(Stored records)
*** Begin section ***
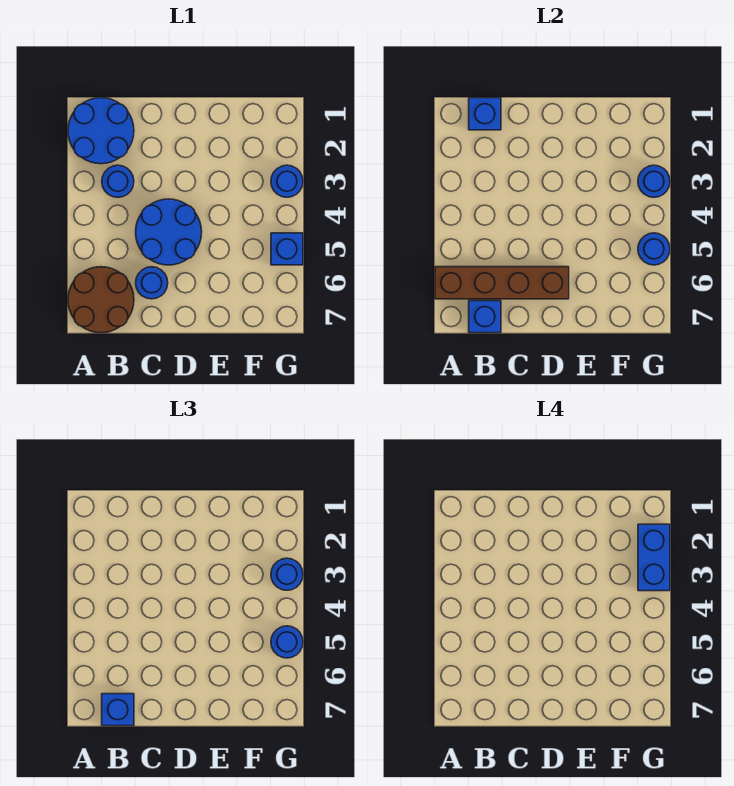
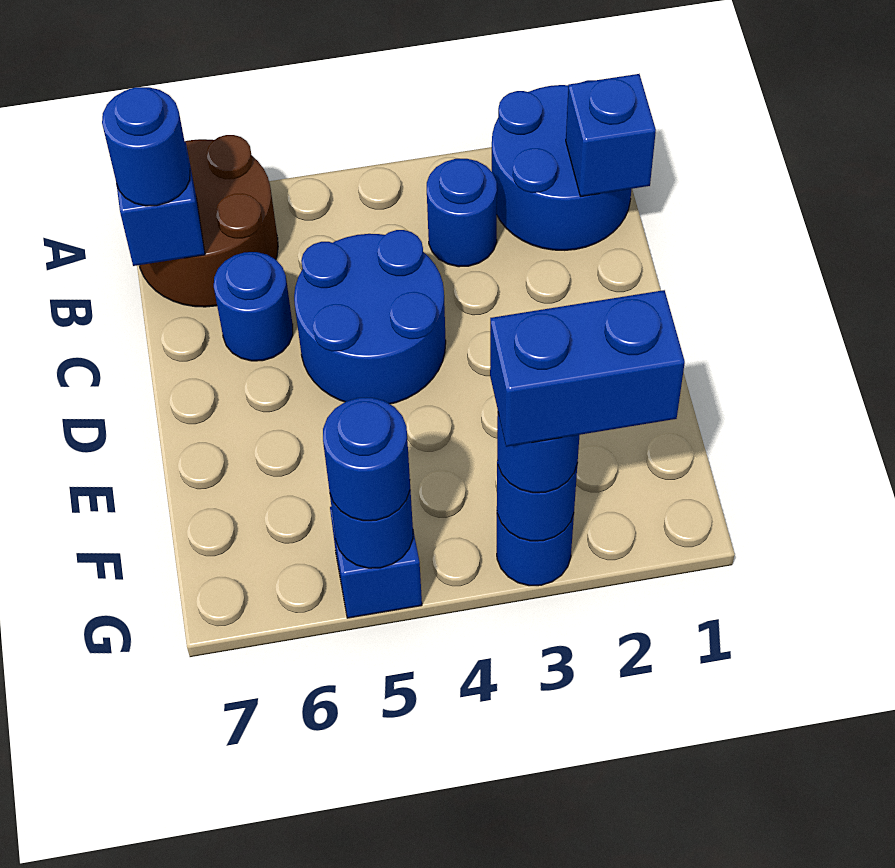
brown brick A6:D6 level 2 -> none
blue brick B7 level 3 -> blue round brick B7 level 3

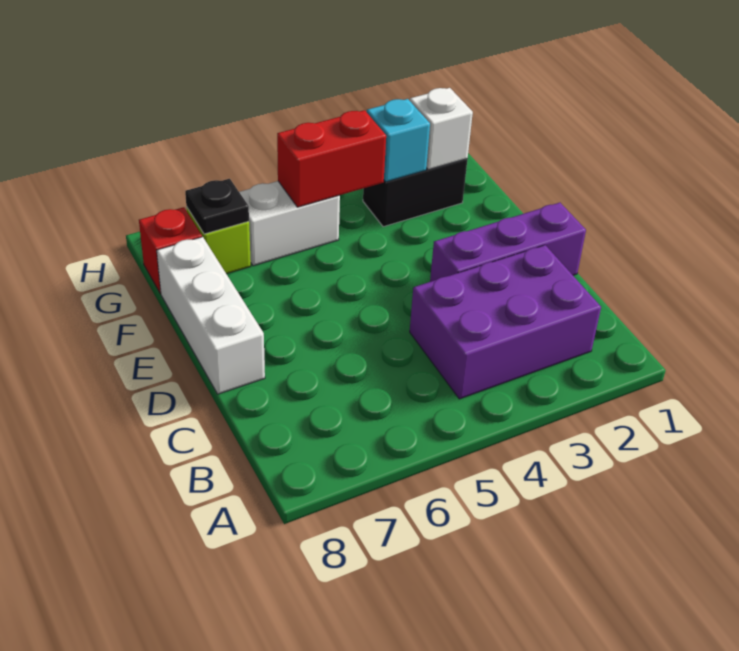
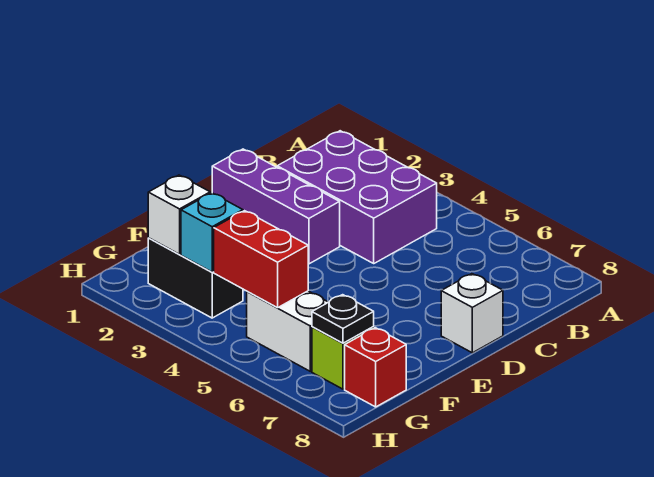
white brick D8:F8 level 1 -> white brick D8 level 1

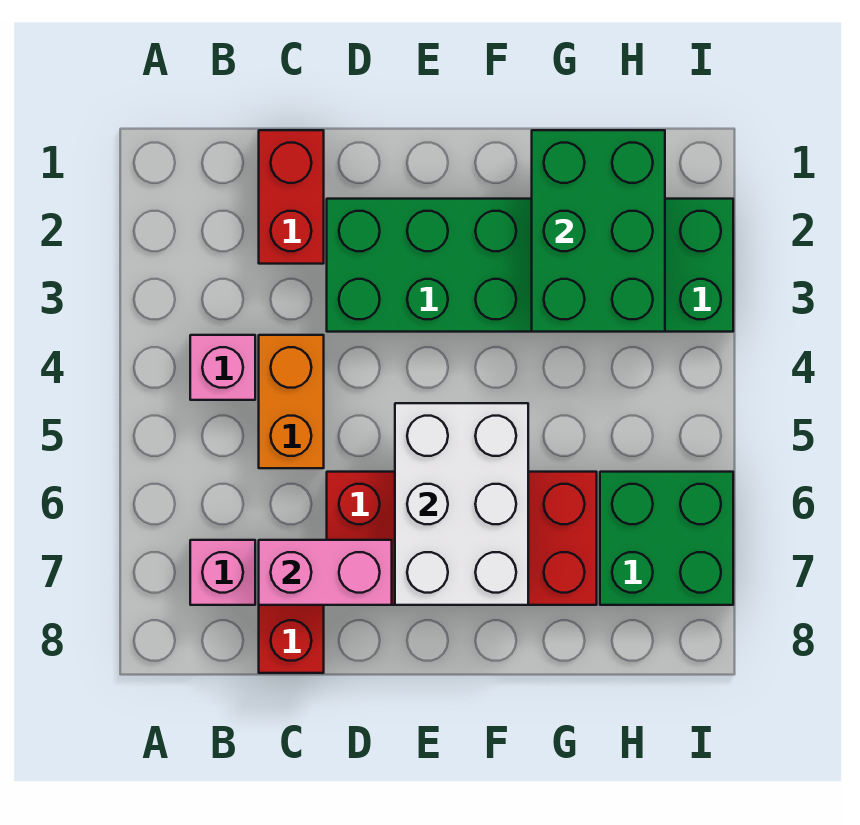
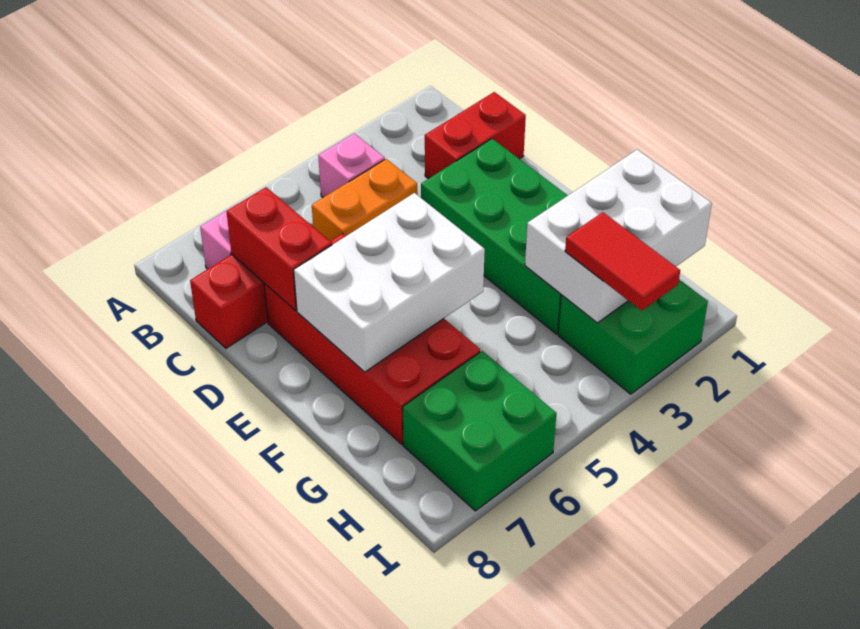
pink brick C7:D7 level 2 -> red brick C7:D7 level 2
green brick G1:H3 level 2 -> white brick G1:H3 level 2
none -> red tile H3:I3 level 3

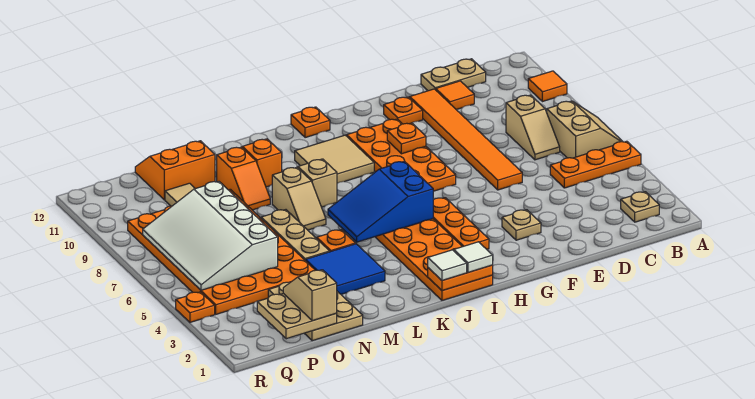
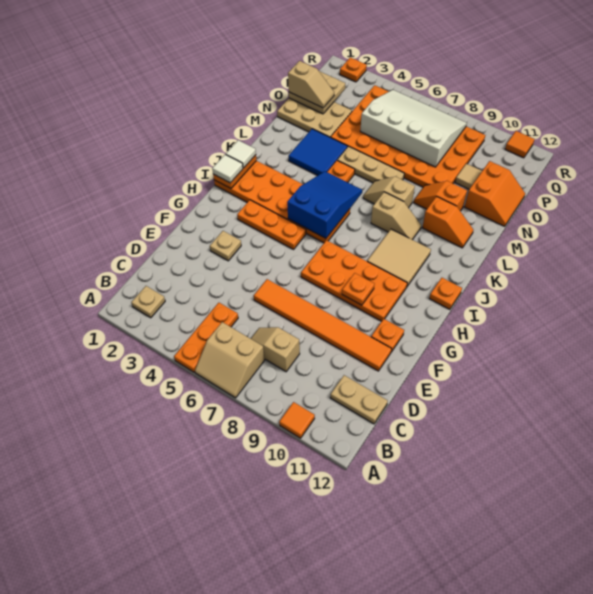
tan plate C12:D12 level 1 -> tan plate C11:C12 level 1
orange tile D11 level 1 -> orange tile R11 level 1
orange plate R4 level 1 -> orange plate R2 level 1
*** End section ***
Keep the pictures out and transcribe the entries exactly.

### [RESULT OF THIS TASK]
brown brick A6:D6 level 2 -> none
blue brick B7 level 3 -> blue round brick B7 level 3

white brick D8:F8 level 1 -> white brick D8 level 1

pink brick C7:D7 level 2 -> red brick C7:D7 level 2
green brick G1:H3 level 2 -> white brick G1:H3 level 2
none -> red tile H3:I3 level 3

tan plate C12:D12 level 1 -> tan plate C11:C12 level 1
orange tile D11 level 1 -> orange tile R11 level 1
orange plate R4 level 1 -> orange plate R2 level 1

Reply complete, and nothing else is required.